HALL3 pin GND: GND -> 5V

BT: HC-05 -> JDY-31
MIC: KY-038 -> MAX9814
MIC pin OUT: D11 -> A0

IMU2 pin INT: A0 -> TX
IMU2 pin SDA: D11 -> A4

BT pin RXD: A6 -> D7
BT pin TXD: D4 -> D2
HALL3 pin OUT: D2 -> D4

^^^^^^^^

Reproduce every line of the data so that nothing differs from the original.

### Solution for this exercise
HALL3 pin GND: GND -> 5V

BT: HC-05 -> JDY-31
MIC: KY-038 -> MAX9814
MIC pin OUT: D11 -> A0

IMU2 pin INT: A0 -> TX
IMU2 pin SDA: D11 -> A4

BT pin RXD: A6 -> D7
BT pin TXD: D4 -> D2
HALL3 pin OUT: D2 -> D4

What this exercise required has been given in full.